(Pixel coordinate object listings)
Segment Open

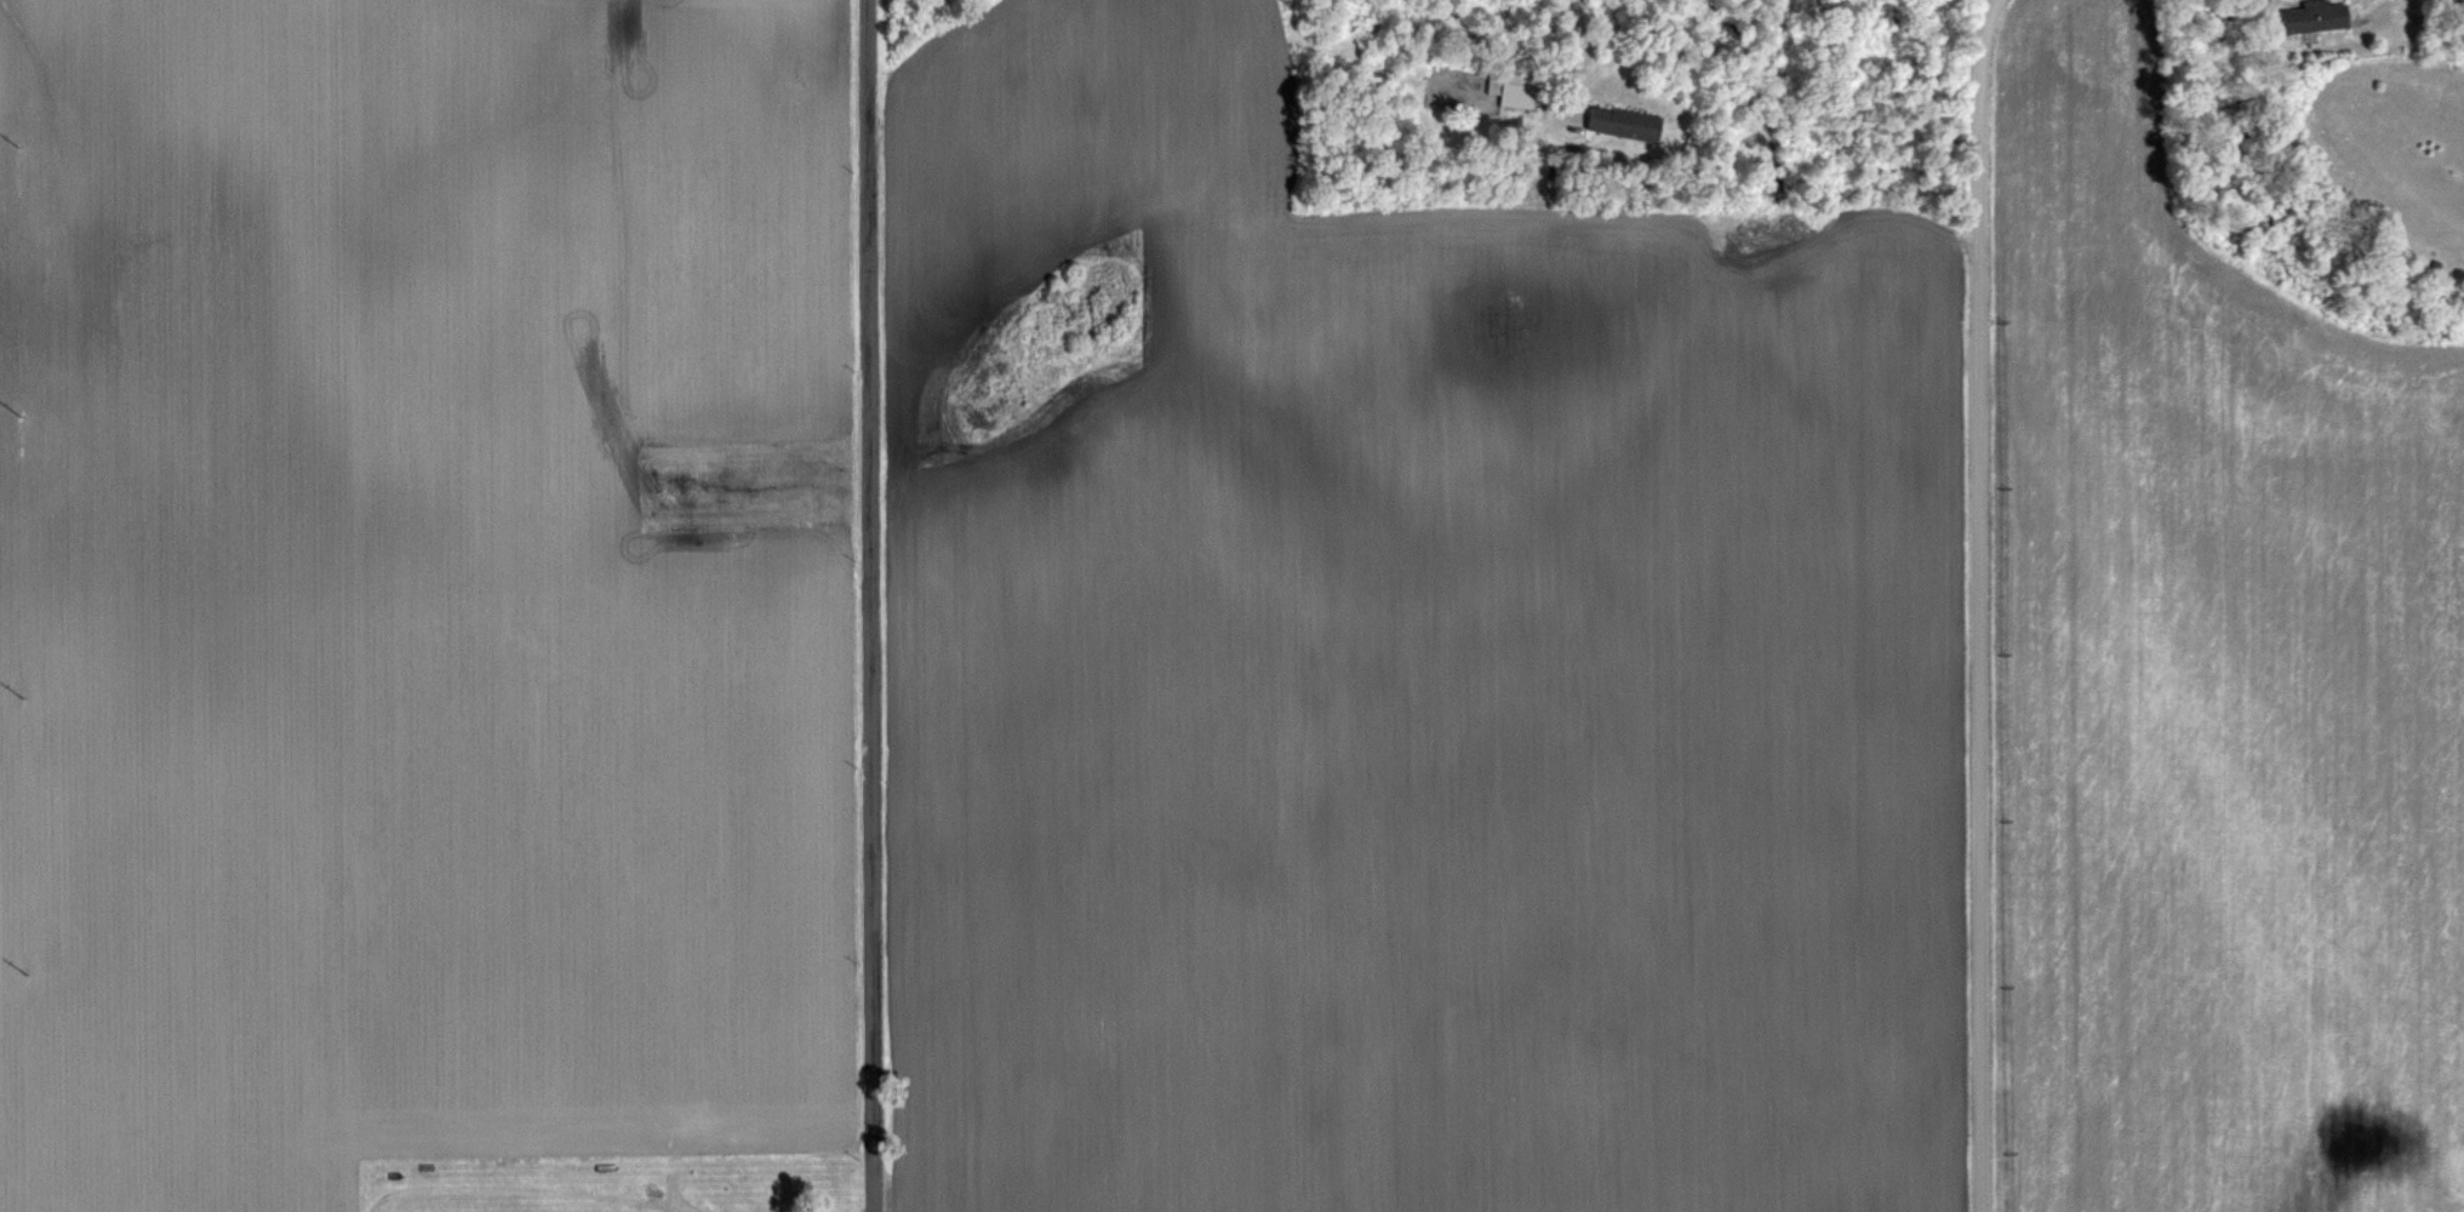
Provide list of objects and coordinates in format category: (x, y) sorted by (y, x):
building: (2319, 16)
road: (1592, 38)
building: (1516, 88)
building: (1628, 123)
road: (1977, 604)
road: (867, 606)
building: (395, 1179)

Segment Closed

**Aim of the task:** All the data above is to be transcribed exactly, with no pictures included.

**Answer space:**
Provide list of objects and coordinates in format category: (x, y) sorted by (y, x):
building: (2319, 16)
road: (1592, 38)
building: (1516, 88)
building: (1628, 123)
road: (1977, 604)
road: (867, 606)
building: (395, 1179)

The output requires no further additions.